** RECORDS FOR THE EXERCISE follows **

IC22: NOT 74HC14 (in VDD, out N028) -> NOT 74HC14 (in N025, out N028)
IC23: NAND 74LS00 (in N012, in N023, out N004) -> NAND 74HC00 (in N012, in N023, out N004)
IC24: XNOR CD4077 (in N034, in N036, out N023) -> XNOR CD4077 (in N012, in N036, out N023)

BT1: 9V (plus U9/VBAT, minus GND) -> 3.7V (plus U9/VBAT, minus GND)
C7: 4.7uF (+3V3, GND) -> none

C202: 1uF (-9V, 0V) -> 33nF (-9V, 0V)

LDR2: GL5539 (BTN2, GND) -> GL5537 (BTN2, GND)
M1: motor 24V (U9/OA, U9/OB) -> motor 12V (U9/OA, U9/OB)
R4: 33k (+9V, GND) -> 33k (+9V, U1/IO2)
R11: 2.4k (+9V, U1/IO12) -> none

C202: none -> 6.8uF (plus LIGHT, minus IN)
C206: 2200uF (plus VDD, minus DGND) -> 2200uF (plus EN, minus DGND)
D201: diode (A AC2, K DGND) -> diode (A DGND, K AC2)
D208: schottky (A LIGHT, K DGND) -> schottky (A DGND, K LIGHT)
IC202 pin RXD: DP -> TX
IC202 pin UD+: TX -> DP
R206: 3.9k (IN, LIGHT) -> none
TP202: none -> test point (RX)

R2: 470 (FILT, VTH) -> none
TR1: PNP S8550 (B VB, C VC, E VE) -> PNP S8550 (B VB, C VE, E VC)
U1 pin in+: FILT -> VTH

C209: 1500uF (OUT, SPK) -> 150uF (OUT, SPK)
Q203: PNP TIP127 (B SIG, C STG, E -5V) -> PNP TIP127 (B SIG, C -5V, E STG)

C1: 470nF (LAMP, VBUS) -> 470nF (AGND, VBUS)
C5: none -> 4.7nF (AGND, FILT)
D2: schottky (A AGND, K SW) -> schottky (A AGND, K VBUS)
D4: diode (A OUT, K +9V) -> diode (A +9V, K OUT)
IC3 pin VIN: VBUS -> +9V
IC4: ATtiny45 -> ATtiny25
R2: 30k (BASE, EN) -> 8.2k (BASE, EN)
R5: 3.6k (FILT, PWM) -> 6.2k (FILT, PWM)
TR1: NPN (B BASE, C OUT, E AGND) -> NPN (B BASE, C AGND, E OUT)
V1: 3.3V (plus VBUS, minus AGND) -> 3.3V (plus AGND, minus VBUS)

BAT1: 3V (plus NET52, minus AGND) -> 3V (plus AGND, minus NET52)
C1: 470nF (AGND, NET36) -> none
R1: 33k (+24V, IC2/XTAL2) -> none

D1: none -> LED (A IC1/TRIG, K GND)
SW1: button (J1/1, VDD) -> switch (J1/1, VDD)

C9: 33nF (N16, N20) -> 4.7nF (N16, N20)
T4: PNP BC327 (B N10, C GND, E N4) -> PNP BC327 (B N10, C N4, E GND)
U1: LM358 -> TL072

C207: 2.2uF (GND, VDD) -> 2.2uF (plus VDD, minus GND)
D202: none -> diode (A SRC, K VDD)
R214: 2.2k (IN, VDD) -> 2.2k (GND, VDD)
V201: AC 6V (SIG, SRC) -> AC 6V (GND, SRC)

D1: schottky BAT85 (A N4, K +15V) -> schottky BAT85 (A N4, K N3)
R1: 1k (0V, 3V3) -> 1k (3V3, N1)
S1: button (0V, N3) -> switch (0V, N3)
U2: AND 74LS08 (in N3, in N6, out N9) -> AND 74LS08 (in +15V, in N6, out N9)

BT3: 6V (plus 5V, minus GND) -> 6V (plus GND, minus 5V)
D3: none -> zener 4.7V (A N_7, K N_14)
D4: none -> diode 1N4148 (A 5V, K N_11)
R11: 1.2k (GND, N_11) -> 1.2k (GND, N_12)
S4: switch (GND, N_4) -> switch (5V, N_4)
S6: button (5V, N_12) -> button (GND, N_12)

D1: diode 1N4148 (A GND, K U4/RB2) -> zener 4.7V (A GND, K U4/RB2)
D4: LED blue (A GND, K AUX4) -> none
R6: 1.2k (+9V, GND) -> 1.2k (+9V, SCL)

** End of RECORDS FOR THE EXERCISE **

# DIRECTIONS
Could you write out, exactly as they stand, only the lines above that begin at the line with "R214: 2.2k (IN, VDD) -> 2.2k (GND, VDD)" and stop after the line with "D3: none -> zener 4.7V (A N_7, K N_14)"?

# WRITTEN RESPONSE
R214: 2.2k (IN, VDD) -> 2.2k (GND, VDD)
V201: AC 6V (SIG, SRC) -> AC 6V (GND, SRC)

D1: schottky BAT85 (A N4, K +15V) -> schottky BAT85 (A N4, K N3)
R1: 1k (0V, 3V3) -> 1k (3V3, N1)
S1: button (0V, N3) -> switch (0V, N3)
U2: AND 74LS08 (in N3, in N6, out N9) -> AND 74LS08 (in +15V, in N6, out N9)

BT3: 6V (plus 5V, minus GND) -> 6V (plus GND, minus 5V)
D3: none -> zener 4.7V (A N_7, K N_14)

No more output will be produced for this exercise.